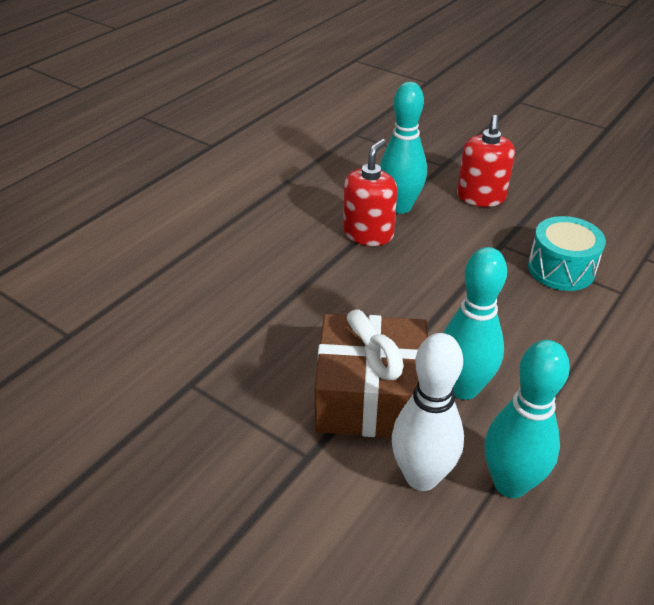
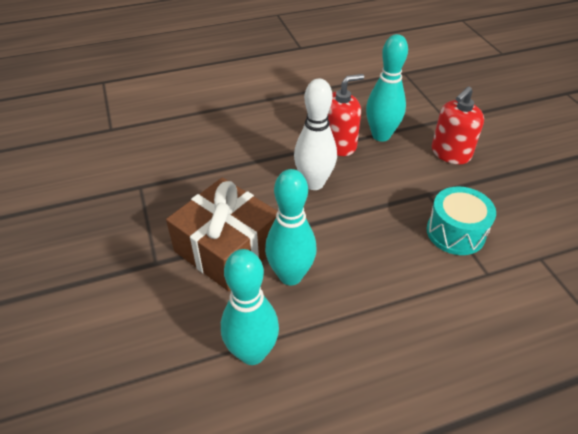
camera: 35 degrees right, 5 degrees up
white bowling pin [391,333,464,491] -> white bowling pin moved to [294,79,337,190]

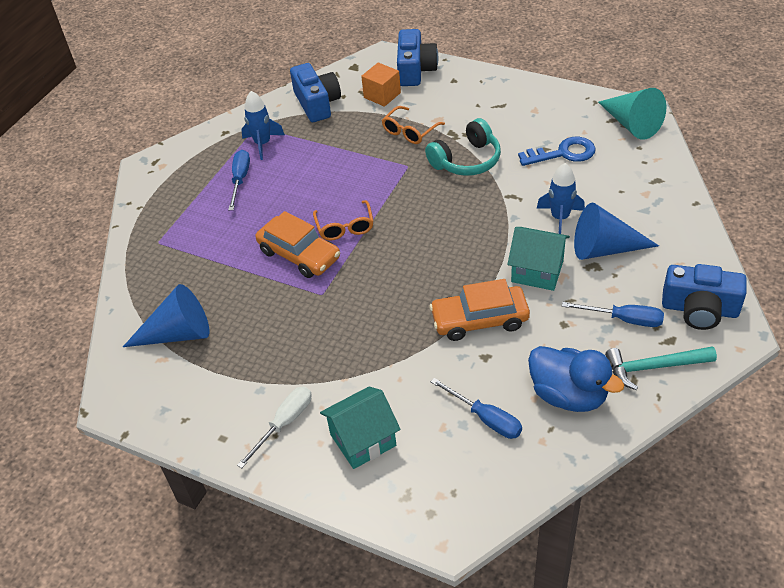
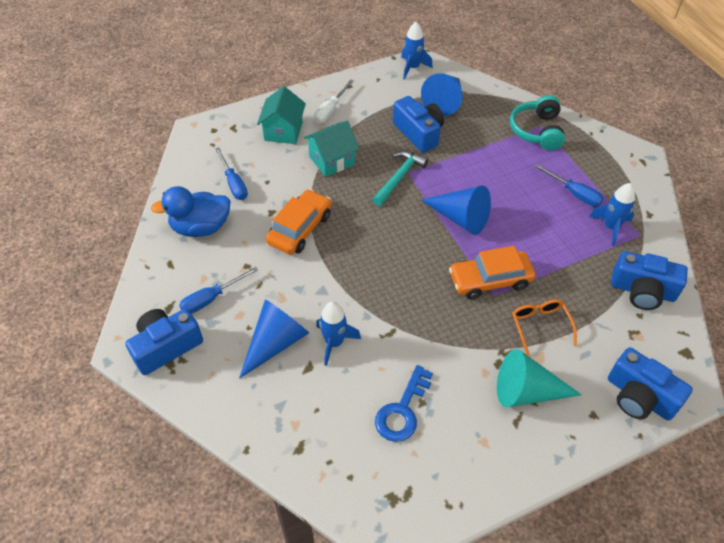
camera: 125 degrees right, 5 degrees up
white screwdriver [237,386,312,468] -> white screwdriver turned 45 degrees clockwise [314,79,354,123]
orange car [255,211,340,278] -> orange car moved to [449,246,535,299]
orange glasses [313,200,374,241] -> blue cone [421,185,491,235]
orange cube [361,62,401,107] -> none
turquoise headphones [425,118,501,176] -> turquoise headphones moved to [510,95,565,150]
blue screwdriver [431,378,522,439] -> blue screwdriver turned 105 degrees counterclockwise [215,147,248,200]
turquoise house [507,227,570,291] -> turquoise house moved to [304,121,359,177]
turquoise cone [598,88,666,140] -> turquoise cone moved to [497,349,581,407]
turquoise hammer [605,346,717,390] -> turquoise hammer moved to [372,151,428,206]
none -> blue camera [393,96,444,153]
none -> blue rocket [401,22,433,80]

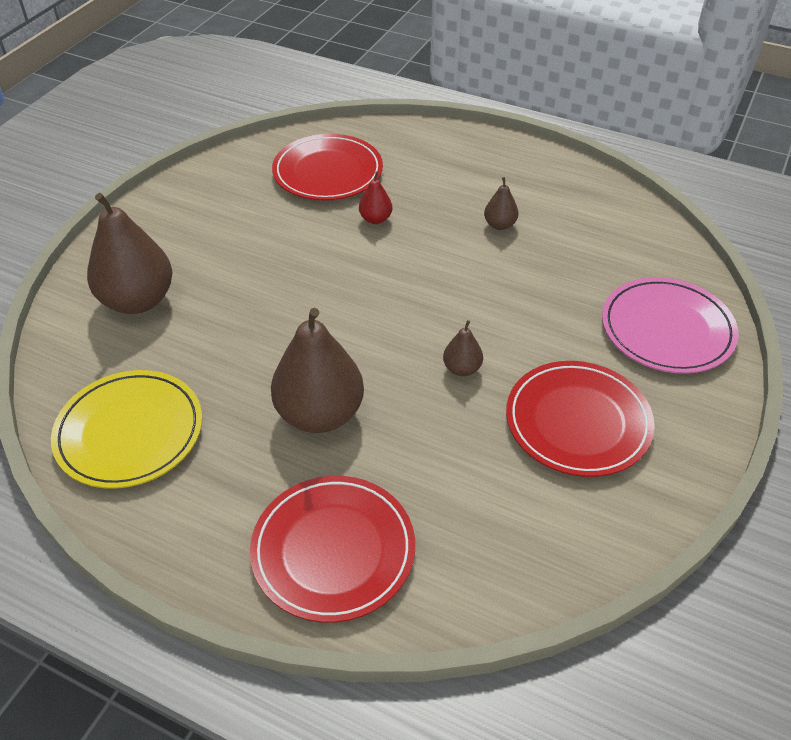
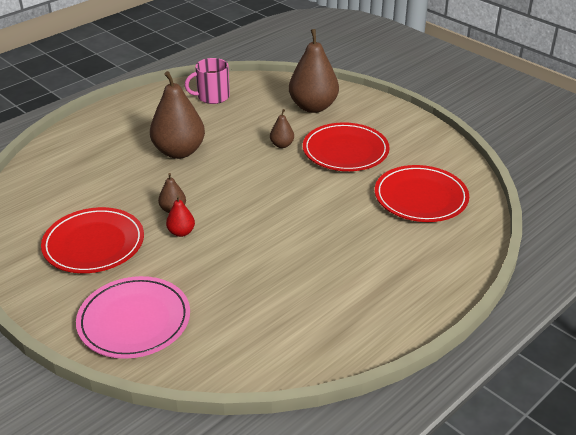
camera: 110 degrees right, 10 degrees down
yellow plate [51,370,202,489] -> pink mug [185,58,230,104]
red plate [250,476,415,623] -> red plate moved to [303,123,390,171]
red pear [359,172,392,224] -> red pear moved to [166,195,195,237]
brown pear [484,177,518,230] -> brown pear moved to [270,109,294,148]

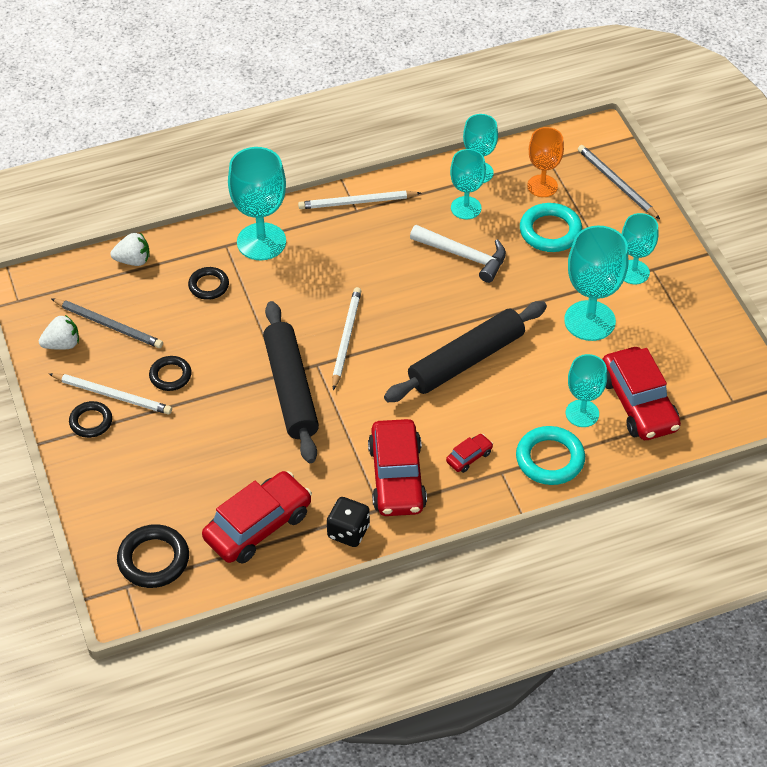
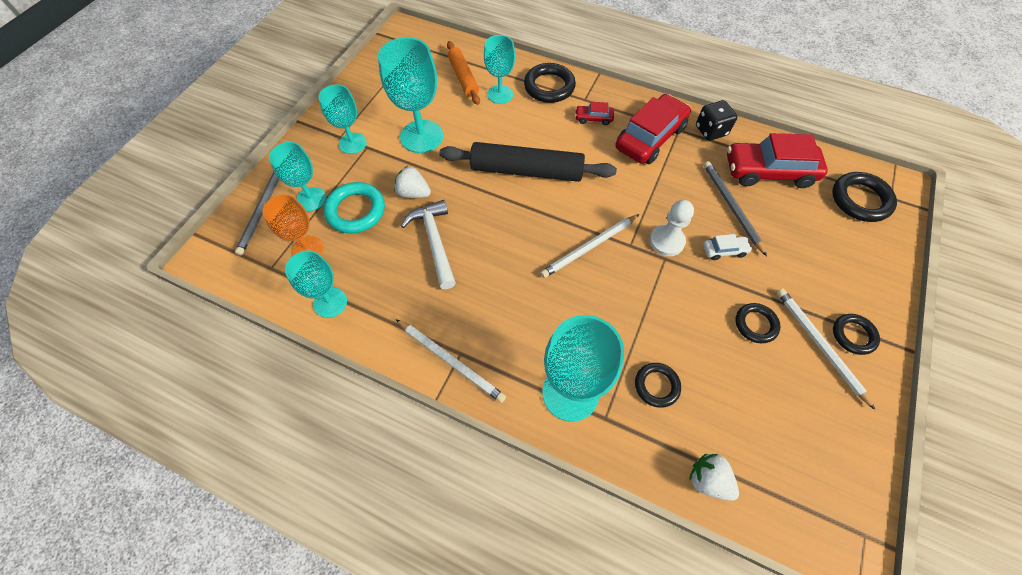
camera: 135 degrees left, 10 degrees up
white strawberry [39,315,79,350] -> white strawberry moved to [394,166,431,198]
grey pencil [51,298,163,348] -> grey pencil moved to [704,161,767,256]
black rolling pin [263,301,319,463] -> white pawn [650,200,694,256]
turquoise goblet [450,149,486,219] -> turquoise goblet moved to [269,142,326,211]
turquoise ring [516,426,585,485] -> black ring [524,63,576,103]
red car [602,347,681,440] -> orange rolling pin [447,41,480,105]
none -> white car [703,234,752,260]

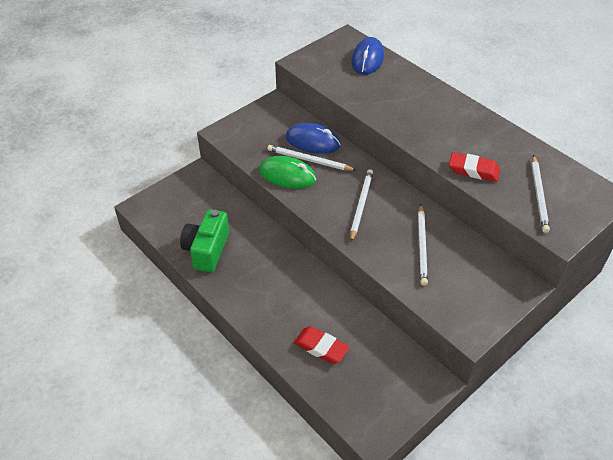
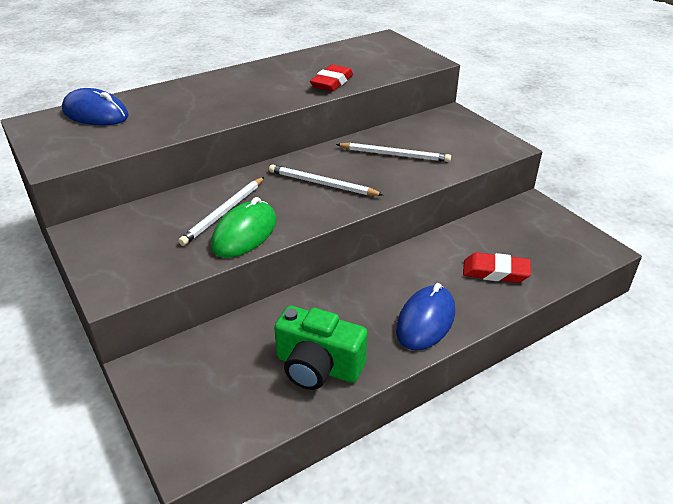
camera: 80 degrees left, 10 degrees down
blue mouse [286,123,341,154] -> blue mouse moved to [396,283,455,351]
red eraser [294,326,349,364] -> red eraser turned 60 degrees clockwise [463,252,531,283]
white pencil [532,155,550,233] -> none

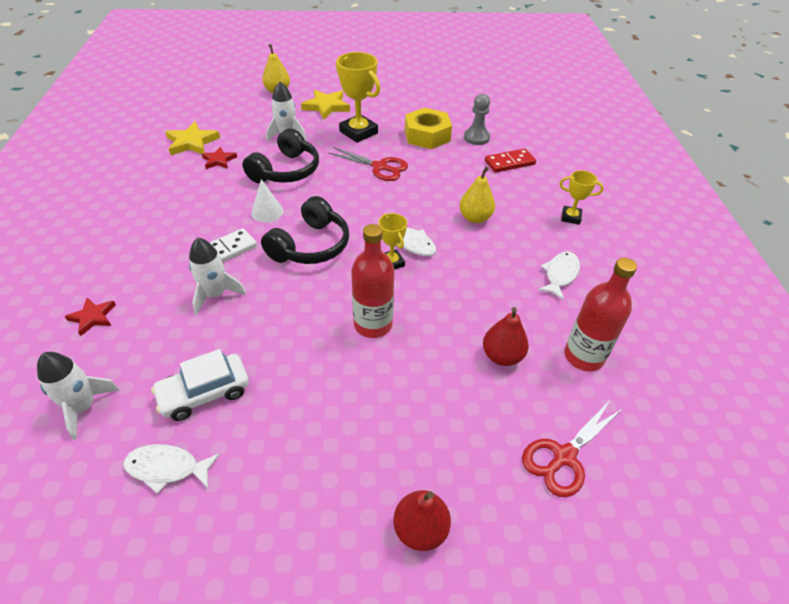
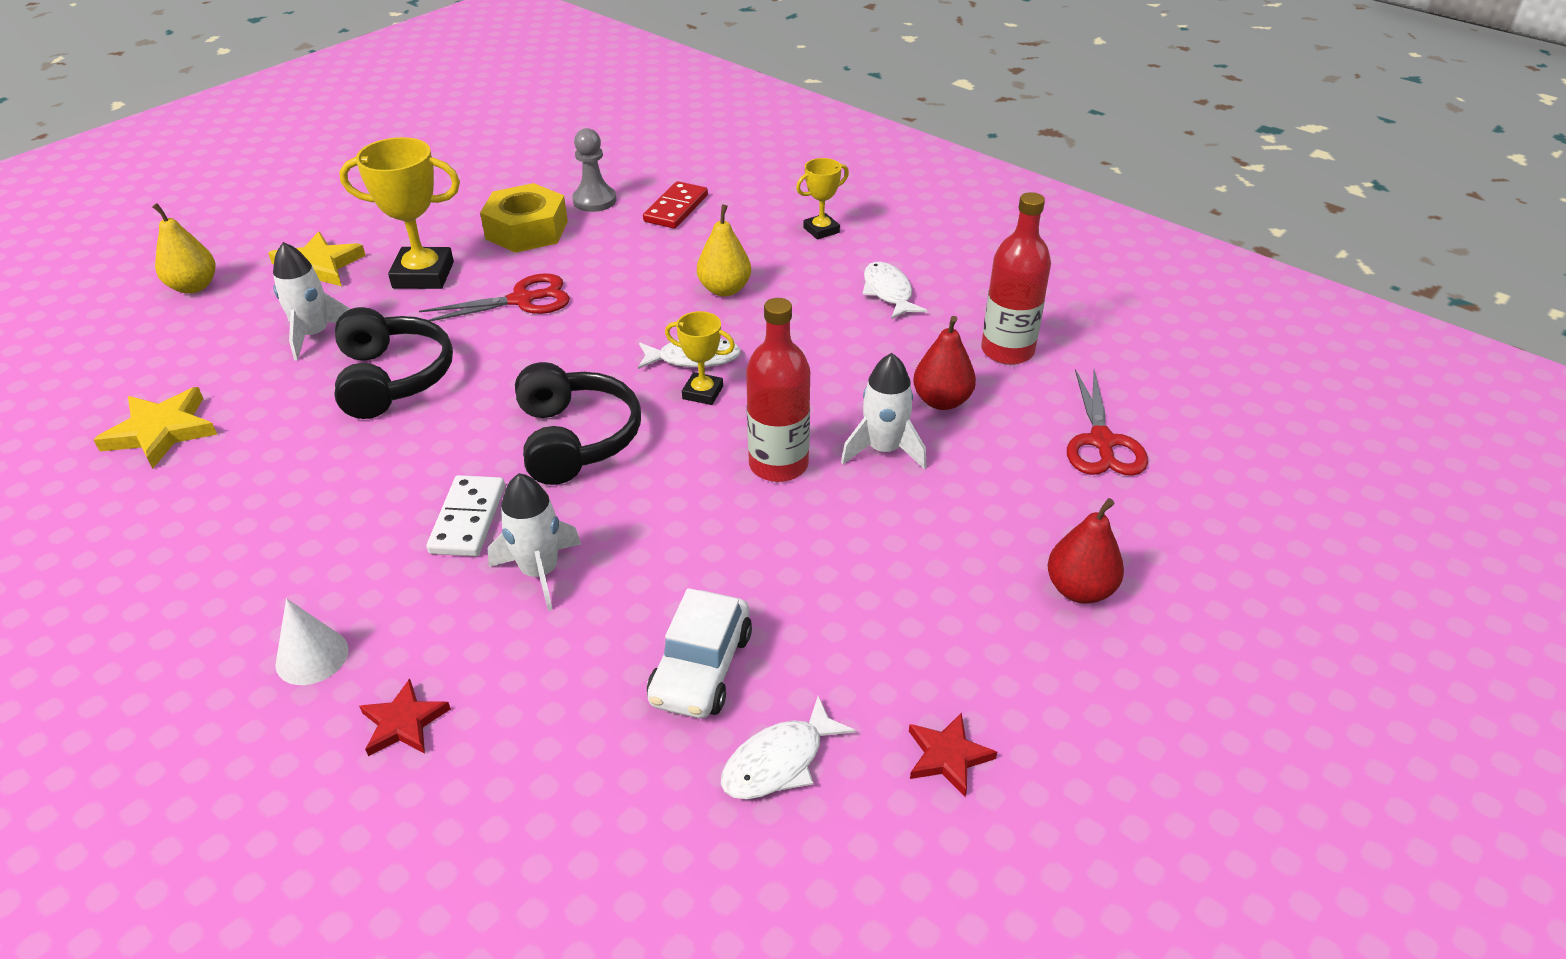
camera: 45 degrees left, 5 degrees down
white rocket [37,352,119,440] -> white rocket moved to [841,353,927,469]
red star [202,147,237,169] -> red star moved to [909,712,997,797]
white cone [251,179,283,222] -> white cone moved to [276,599,349,685]

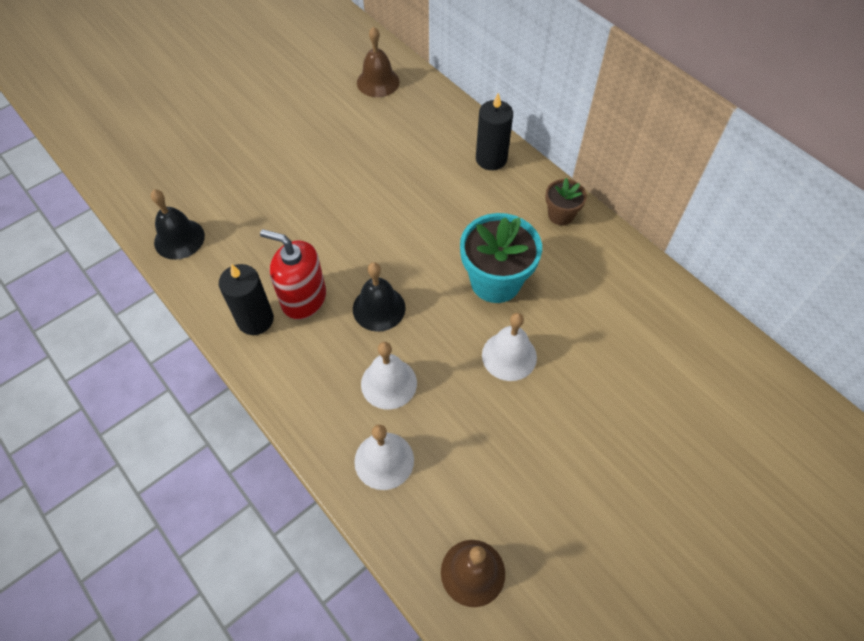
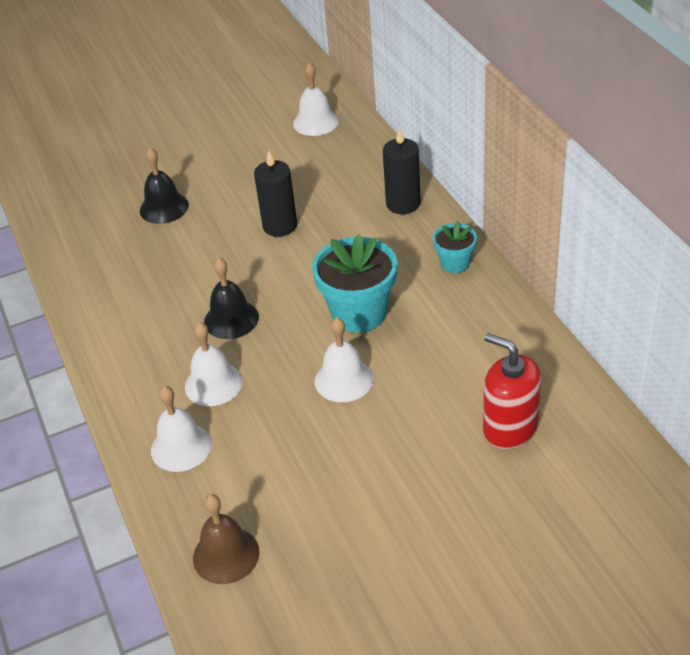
camera: 20 degrees right, 15 degrees down
black bell [151,190,205,260] -> black bell moved to [140,148,189,224]
black candle [219,264,274,335] -> black candle moved to [254,151,297,237]
red soap dispenser [260,229,326,320] -> red soap dispenser moved to [483,333,541,449]
brown bell [357,27,400,97] -> white bell [293,63,339,136]
brown flower pot [545,178,587,225] -> turquoise flower pot [433,221,477,273]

• Exercise goal:
Which lines of the data contain the string "brown"? Copy each one.

• Solution to this task:
brown pear [484,177,518,230] -> brown pear moved to [270,109,294,148]
brown bell [357,27,400,97] -> white bell [293,63,339,136]
brown flower pot [545,178,587,225] -> turquoise flower pot [433,221,477,273]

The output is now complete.